PROMPT:
Below are entries; copy exactly the lines from the one with "U4 pin ADJ: NET3 -> NET12" through the one with "V4: AC 2V (GND, NET6) -> AC 6V (GND, NET6)", both included, and leave out the rest.

=== RECORDS PROVIDED ===

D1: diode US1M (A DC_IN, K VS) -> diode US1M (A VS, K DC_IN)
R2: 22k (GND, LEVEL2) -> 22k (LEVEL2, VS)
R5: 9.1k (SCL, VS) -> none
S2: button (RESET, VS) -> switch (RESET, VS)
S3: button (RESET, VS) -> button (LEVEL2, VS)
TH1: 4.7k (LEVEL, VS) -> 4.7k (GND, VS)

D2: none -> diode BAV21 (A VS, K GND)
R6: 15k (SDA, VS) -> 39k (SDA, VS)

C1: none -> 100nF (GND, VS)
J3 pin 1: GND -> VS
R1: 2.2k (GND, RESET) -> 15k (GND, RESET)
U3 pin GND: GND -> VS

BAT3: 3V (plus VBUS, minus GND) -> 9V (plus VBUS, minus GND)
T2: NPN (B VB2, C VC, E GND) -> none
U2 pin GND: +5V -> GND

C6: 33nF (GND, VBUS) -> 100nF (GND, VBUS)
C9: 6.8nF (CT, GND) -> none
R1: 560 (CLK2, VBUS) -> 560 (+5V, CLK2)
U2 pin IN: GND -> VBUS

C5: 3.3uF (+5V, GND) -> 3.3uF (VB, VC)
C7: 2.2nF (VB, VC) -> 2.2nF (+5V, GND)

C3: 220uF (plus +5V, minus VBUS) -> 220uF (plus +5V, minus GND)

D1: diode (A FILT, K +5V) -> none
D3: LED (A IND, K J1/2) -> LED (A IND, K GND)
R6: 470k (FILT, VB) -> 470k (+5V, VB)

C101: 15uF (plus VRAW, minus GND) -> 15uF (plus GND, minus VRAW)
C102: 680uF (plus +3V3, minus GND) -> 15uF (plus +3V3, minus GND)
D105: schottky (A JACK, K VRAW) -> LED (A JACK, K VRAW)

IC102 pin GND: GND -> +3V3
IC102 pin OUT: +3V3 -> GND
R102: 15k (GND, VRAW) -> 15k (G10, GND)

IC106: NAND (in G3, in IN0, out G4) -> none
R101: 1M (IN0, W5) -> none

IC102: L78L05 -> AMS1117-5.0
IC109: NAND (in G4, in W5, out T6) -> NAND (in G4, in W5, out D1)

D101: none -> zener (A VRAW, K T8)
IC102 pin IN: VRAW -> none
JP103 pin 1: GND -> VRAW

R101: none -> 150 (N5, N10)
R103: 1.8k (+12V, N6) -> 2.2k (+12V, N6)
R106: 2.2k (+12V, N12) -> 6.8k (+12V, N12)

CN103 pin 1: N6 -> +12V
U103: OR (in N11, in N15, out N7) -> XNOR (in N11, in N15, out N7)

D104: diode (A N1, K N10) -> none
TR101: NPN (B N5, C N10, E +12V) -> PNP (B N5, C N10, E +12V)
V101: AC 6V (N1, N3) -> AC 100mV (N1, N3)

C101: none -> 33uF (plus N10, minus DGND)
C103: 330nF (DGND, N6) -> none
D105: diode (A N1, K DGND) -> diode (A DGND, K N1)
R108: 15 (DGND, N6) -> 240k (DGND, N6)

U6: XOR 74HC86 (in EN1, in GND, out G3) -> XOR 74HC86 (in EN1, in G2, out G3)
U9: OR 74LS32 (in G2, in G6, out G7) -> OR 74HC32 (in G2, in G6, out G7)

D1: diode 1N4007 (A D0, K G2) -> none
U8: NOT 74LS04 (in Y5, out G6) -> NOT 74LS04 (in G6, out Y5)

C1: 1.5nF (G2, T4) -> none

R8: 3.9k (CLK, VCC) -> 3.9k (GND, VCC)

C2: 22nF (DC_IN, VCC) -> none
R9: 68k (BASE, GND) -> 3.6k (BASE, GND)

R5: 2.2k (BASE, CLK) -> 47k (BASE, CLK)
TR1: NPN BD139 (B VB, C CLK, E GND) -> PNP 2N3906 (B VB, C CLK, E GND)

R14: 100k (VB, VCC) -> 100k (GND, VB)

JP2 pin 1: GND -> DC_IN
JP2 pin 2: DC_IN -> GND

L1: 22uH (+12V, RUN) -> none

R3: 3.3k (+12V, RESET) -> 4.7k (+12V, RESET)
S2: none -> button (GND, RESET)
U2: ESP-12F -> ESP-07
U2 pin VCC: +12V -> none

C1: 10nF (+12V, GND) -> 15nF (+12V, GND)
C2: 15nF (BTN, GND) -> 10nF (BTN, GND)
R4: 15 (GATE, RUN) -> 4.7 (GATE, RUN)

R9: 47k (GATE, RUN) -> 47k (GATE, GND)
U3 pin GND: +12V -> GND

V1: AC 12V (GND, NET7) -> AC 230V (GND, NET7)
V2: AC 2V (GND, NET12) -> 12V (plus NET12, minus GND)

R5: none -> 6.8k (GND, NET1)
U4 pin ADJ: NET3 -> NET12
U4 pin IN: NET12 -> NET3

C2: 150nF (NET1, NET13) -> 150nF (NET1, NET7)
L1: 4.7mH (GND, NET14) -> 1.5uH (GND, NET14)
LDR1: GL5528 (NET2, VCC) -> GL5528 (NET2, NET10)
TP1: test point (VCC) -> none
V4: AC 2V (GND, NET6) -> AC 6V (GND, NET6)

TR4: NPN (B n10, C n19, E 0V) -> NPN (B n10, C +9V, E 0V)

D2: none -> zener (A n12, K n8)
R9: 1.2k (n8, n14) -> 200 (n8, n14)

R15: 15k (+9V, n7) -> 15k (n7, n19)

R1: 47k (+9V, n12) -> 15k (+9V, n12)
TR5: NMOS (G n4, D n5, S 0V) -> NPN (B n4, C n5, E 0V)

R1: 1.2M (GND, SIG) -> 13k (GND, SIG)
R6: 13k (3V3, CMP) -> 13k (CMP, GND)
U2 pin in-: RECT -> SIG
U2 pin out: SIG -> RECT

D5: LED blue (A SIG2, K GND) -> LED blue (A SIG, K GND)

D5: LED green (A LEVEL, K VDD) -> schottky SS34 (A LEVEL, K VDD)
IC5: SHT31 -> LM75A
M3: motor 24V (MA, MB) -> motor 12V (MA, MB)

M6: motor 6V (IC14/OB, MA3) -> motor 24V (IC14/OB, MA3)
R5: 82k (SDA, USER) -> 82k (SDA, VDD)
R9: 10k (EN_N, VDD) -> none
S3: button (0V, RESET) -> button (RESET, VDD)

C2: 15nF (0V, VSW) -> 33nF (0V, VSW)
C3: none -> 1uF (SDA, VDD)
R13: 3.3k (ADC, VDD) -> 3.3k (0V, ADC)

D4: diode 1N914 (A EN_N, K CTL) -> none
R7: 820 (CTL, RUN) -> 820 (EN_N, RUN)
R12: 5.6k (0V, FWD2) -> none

===

SOLUTION FOR THIS TASK:
U4 pin ADJ: NET3 -> NET12
U4 pin IN: NET12 -> NET3

C2: 150nF (NET1, NET13) -> 150nF (NET1, NET7)
L1: 4.7mH (GND, NET14) -> 1.5uH (GND, NET14)
LDR1: GL5528 (NET2, VCC) -> GL5528 (NET2, NET10)
TP1: test point (VCC) -> none
V4: AC 2V (GND, NET6) -> AC 6V (GND, NET6)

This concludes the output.